> [About this task]: Look below and pull out each line with the word "cyan".

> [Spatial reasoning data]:
* * * * * * *

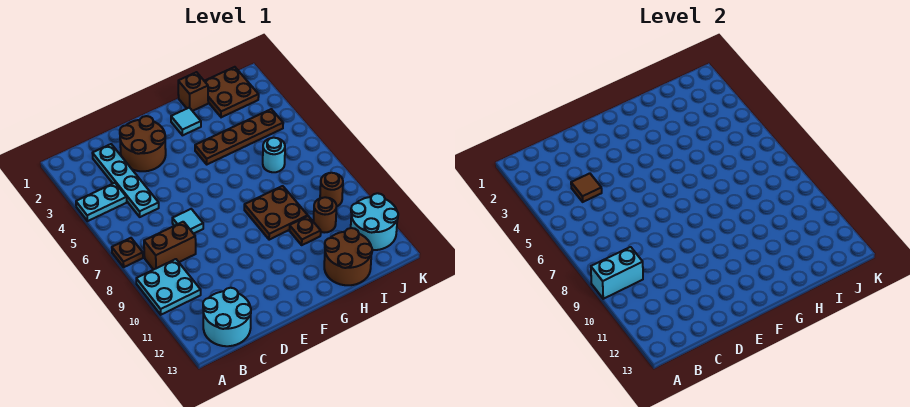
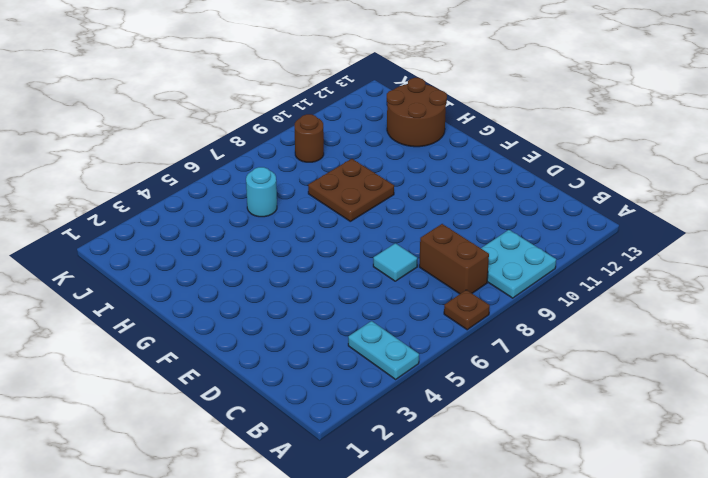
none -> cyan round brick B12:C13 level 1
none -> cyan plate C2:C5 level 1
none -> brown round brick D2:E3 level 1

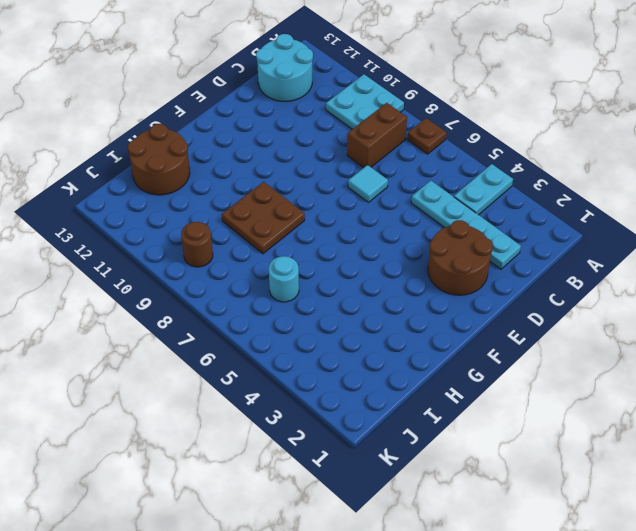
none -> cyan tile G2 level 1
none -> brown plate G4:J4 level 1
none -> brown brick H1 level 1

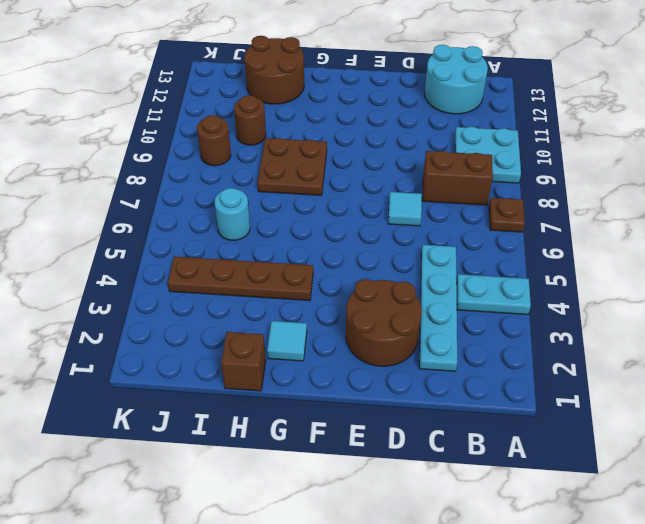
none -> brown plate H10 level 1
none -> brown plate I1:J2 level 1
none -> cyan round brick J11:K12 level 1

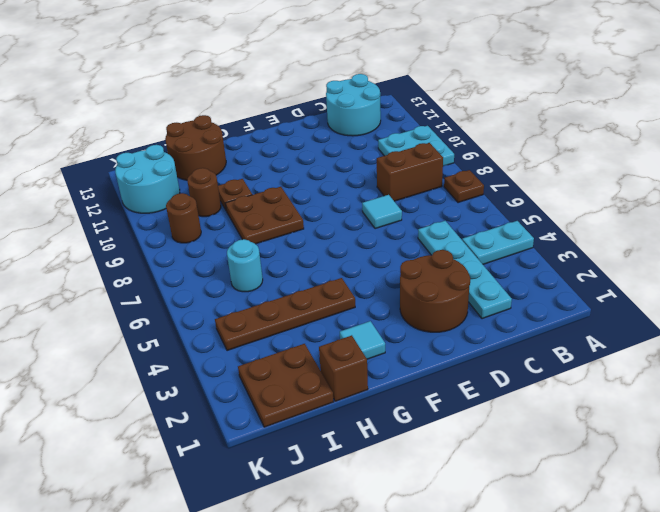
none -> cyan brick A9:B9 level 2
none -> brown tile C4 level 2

* * * * * * *

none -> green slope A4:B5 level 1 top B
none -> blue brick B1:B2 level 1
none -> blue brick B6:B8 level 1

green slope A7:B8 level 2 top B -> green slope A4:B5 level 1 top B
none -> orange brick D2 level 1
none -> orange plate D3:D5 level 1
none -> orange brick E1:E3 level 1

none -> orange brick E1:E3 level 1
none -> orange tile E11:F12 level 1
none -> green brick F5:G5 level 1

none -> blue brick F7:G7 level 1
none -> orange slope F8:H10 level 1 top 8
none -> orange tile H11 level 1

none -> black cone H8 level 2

* * * * * * *

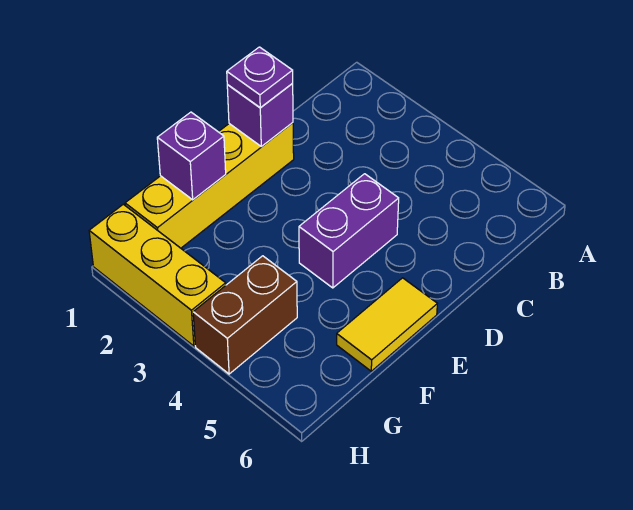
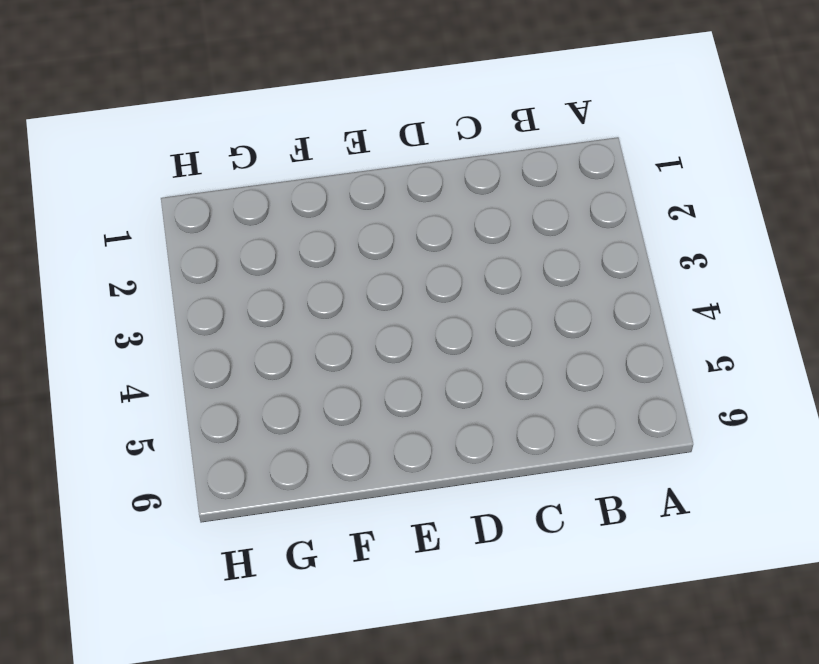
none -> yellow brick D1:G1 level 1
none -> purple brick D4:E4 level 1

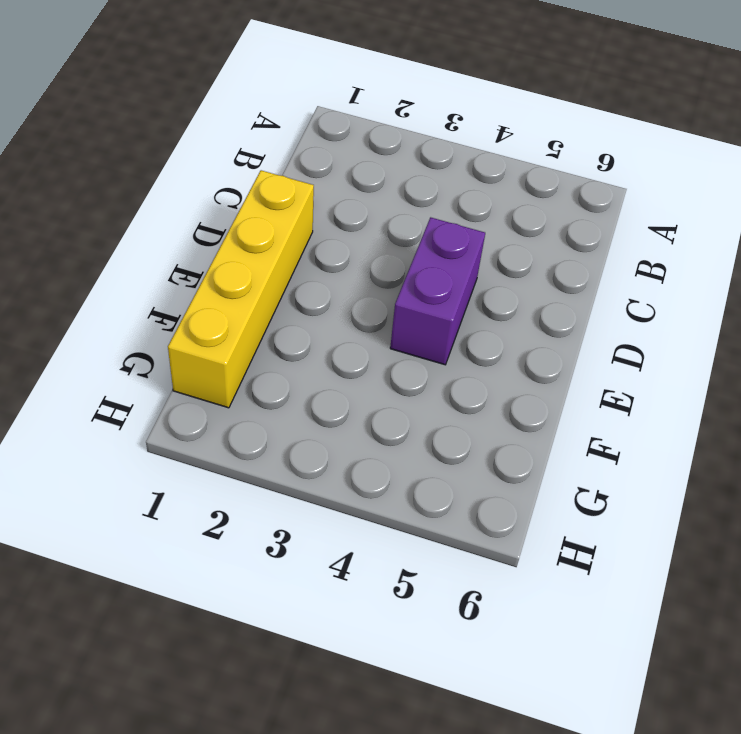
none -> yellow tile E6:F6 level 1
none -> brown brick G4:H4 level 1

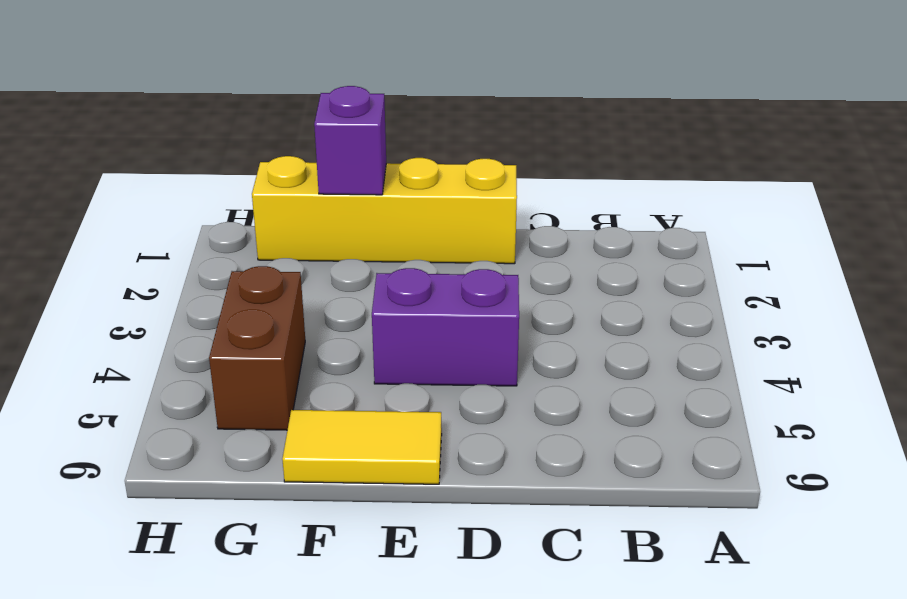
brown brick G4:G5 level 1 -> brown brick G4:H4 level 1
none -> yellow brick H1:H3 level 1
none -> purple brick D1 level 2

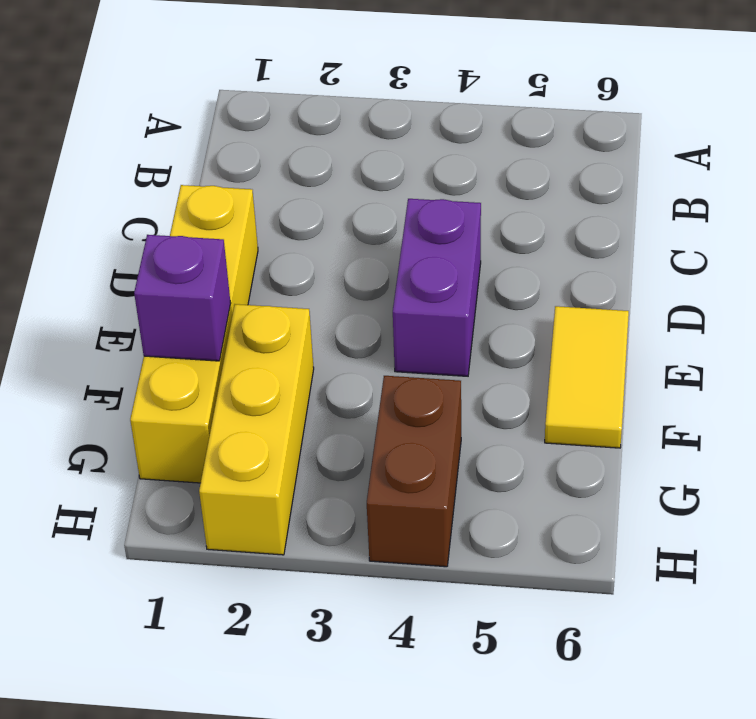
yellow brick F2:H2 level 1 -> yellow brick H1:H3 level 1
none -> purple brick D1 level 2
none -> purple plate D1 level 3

* * * * * * *

> [Final answer]:
none -> cyan round brick B12:C13 level 1
none -> cyan plate C2:C5 level 1
none -> cyan tile G2 level 1
none -> cyan round brick J11:K12 level 1
none -> cyan brick A9:B9 level 2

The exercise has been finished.